## Before-and-after object listings
****************

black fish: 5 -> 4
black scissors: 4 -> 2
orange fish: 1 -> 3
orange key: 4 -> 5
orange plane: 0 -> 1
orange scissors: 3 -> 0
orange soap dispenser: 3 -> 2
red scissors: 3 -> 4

****************

## Task goal
An exact transcription of the data above is required.

## Solution to this problem
black fish: 5 -> 4
black scissors: 4 -> 2
orange fish: 1 -> 3
orange key: 4 -> 5
orange plane: 0 -> 1
orange scissors: 3 -> 0
orange soap dispenser: 3 -> 2
red scissors: 3 -> 4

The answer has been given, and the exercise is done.